▸ **Exercise brief**:
Look through the material below and copy exactly the lines from the line with "blue line: rotated 56 degrees clockwise" to the line with "blue arrow: rotated 30 degrees clockwise", those two lines included.

▸ **Task data**:

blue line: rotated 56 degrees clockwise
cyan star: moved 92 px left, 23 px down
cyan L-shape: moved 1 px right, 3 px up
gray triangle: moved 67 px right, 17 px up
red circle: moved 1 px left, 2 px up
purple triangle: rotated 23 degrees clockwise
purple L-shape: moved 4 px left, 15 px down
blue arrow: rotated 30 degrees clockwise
--
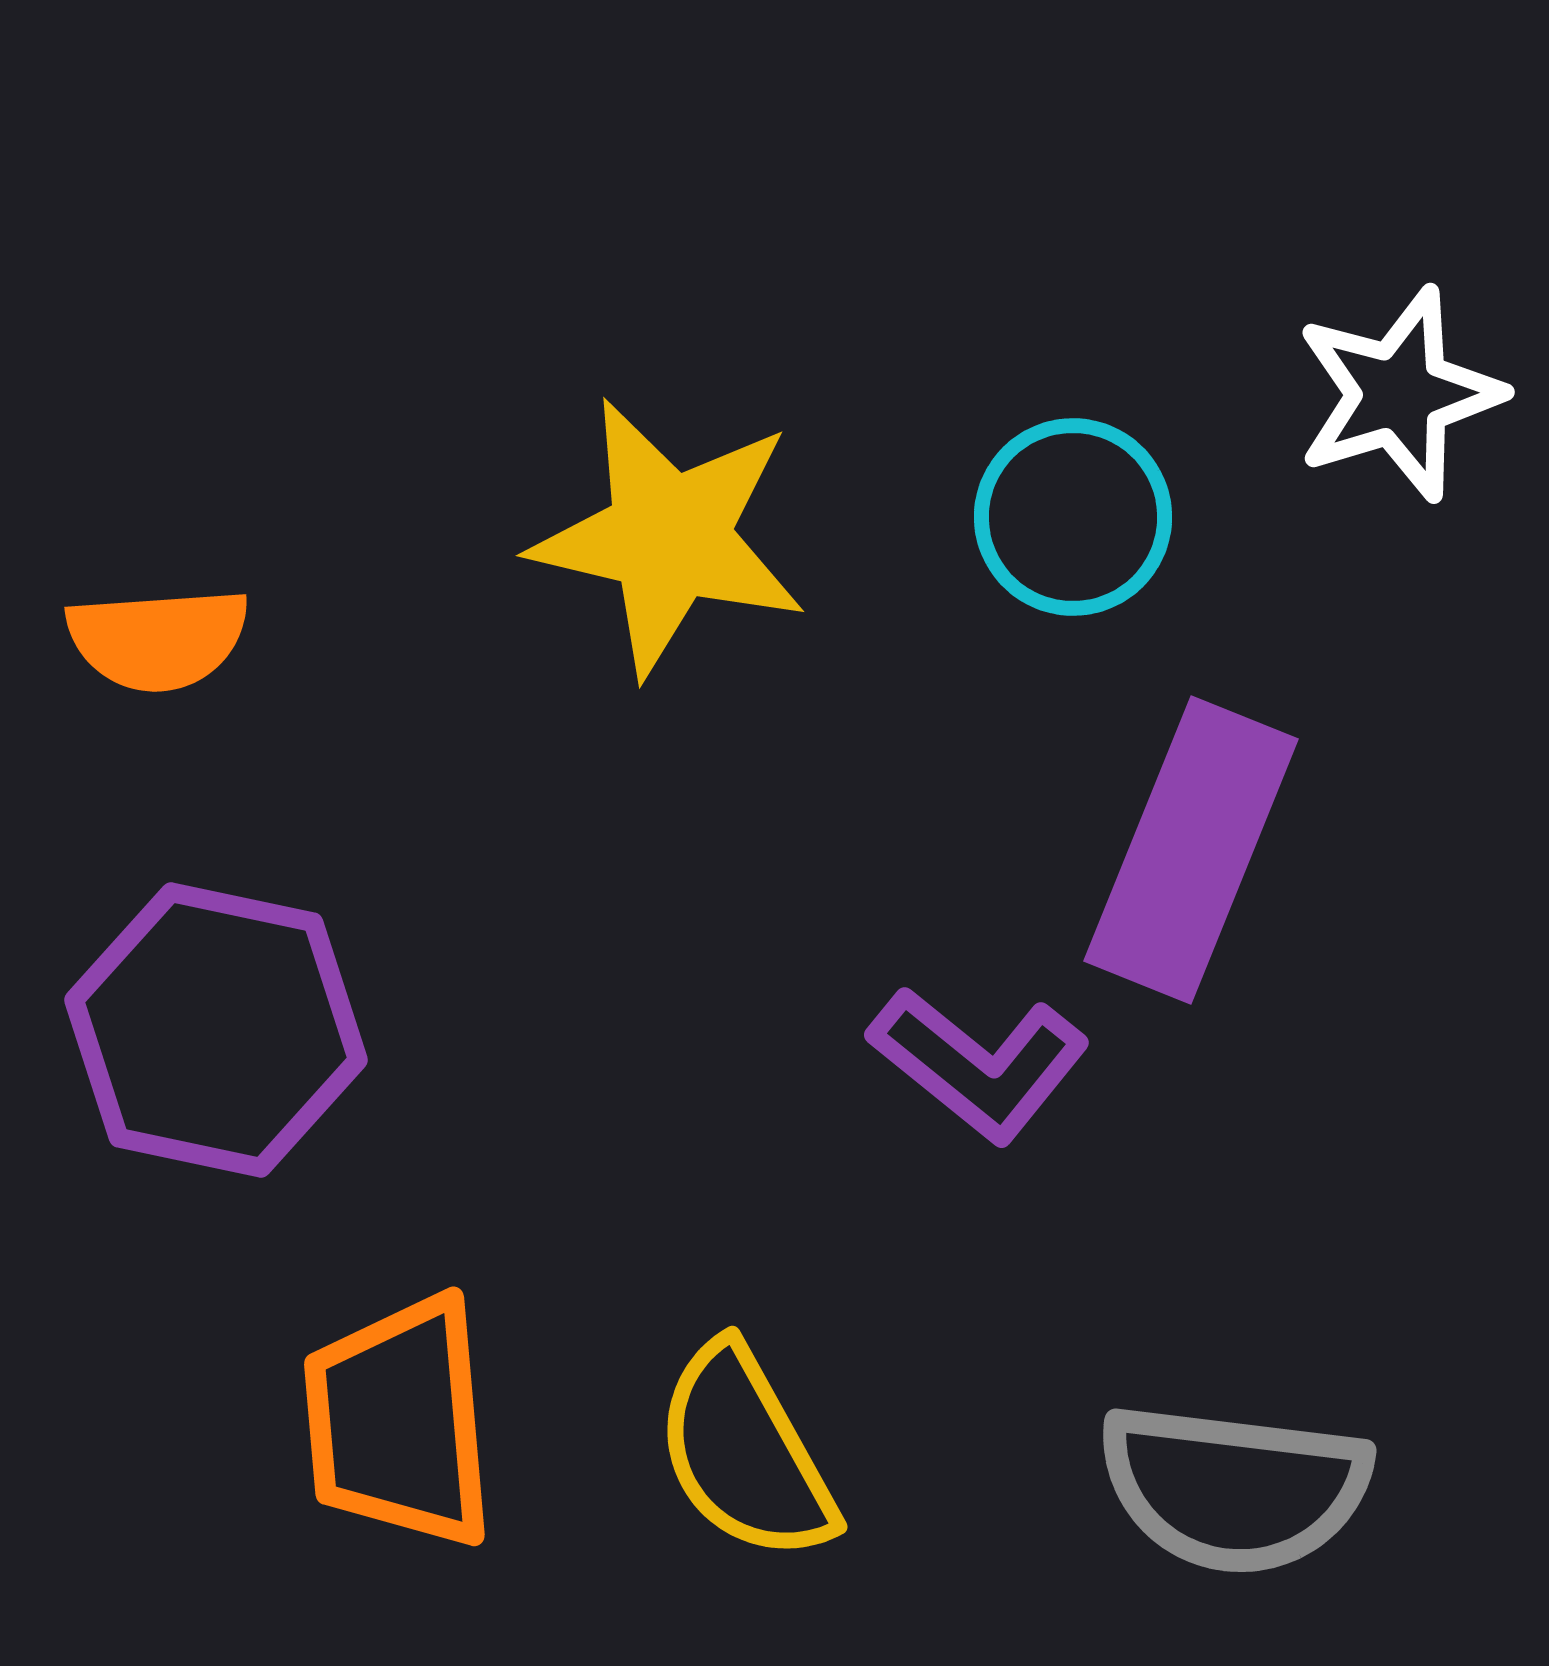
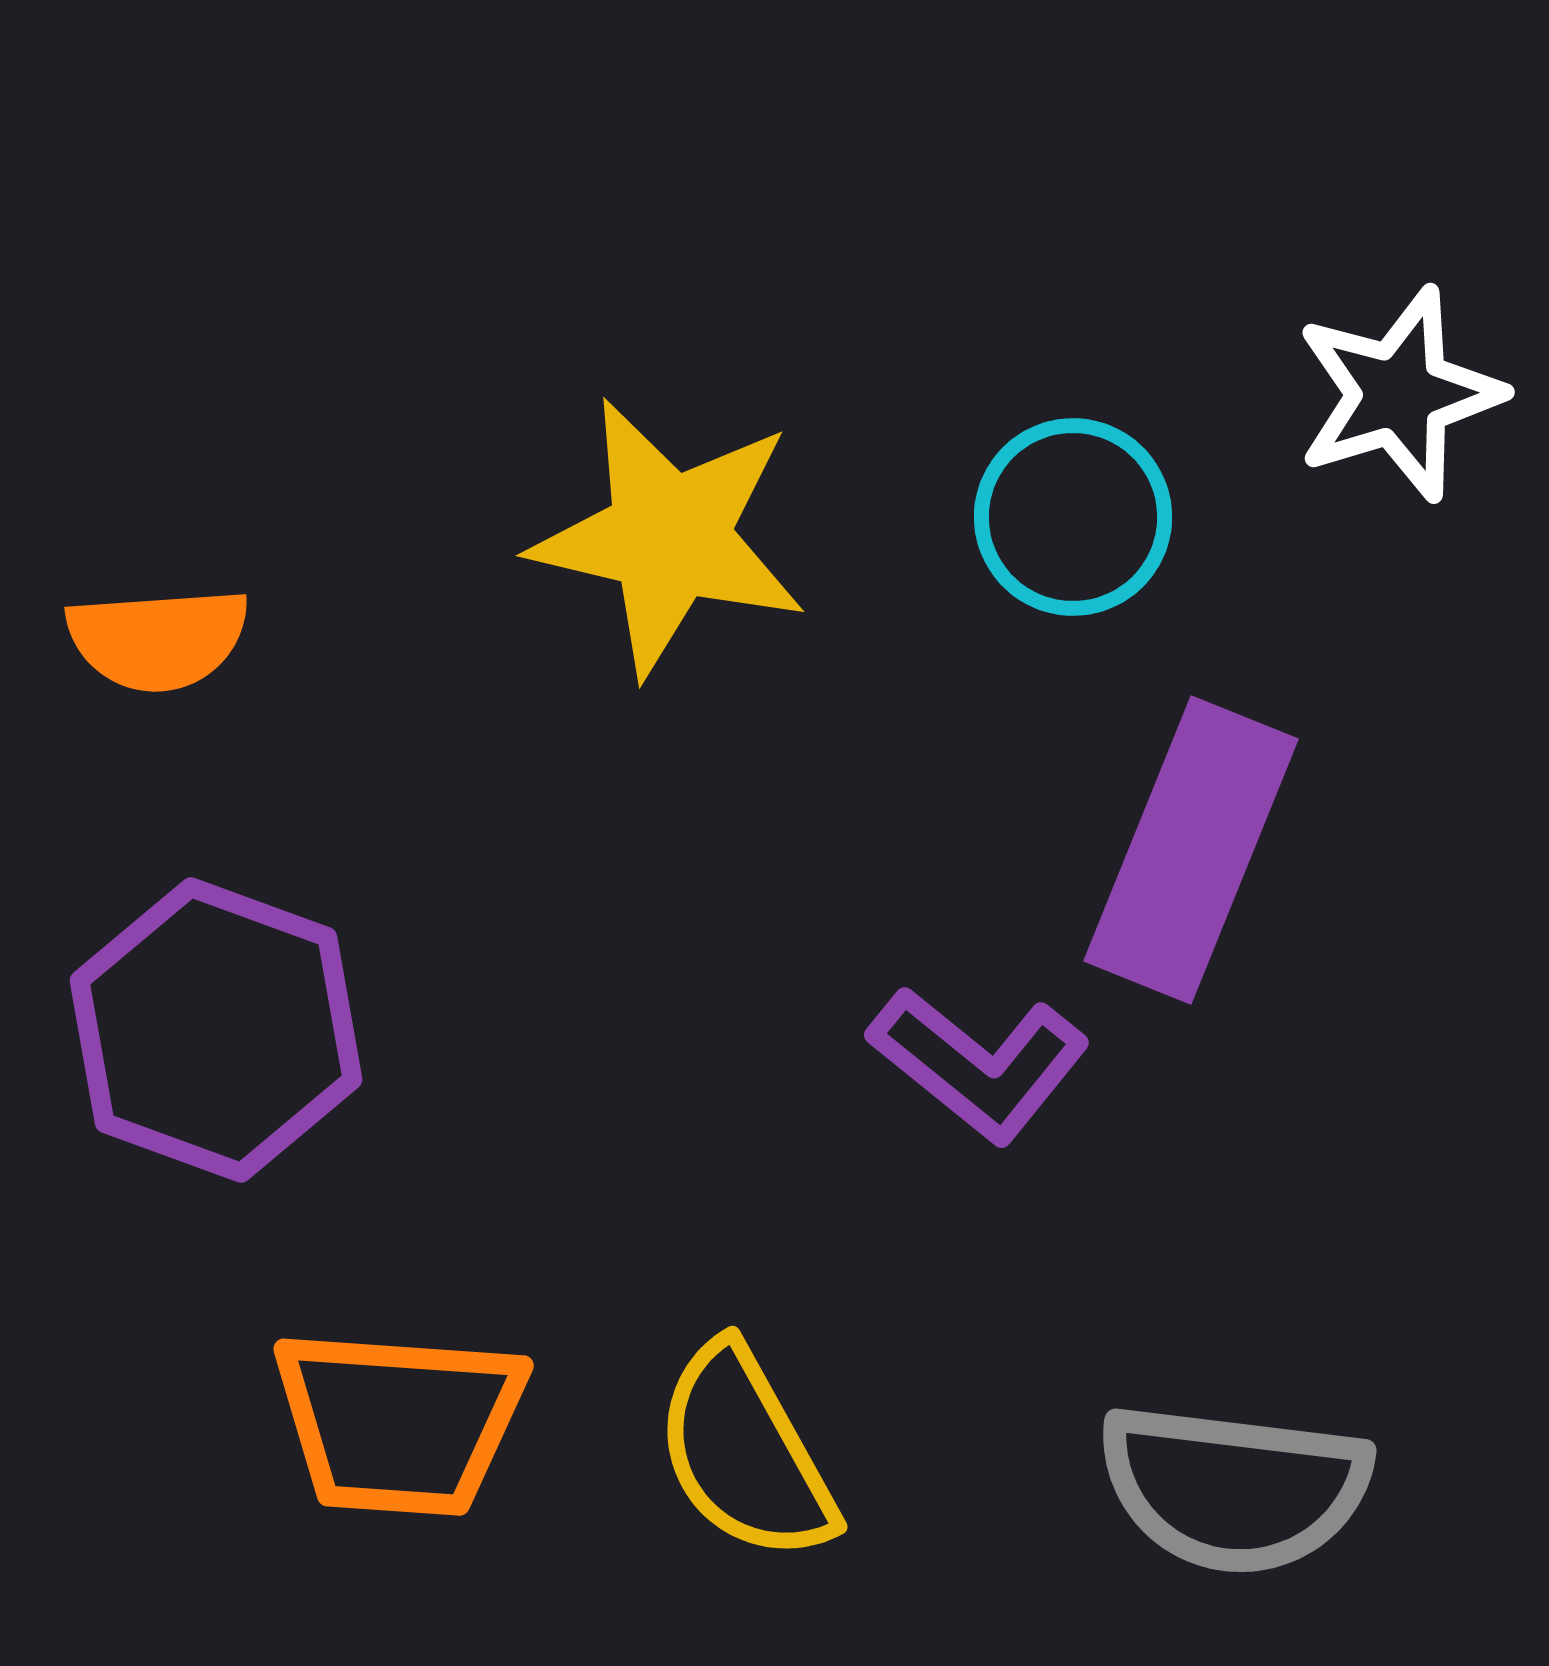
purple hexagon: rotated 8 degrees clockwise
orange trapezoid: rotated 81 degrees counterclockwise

▸ **Exercise response**:
blue line: rotated 56 degrees clockwise
cyan star: moved 92 px left, 23 px down
cyan L-shape: moved 1 px right, 3 px up
gray triangle: moved 67 px right, 17 px up
red circle: moved 1 px left, 2 px up
purple triangle: rotated 23 degrees clockwise
purple L-shape: moved 4 px left, 15 px down
blue arrow: rotated 30 degrees clockwise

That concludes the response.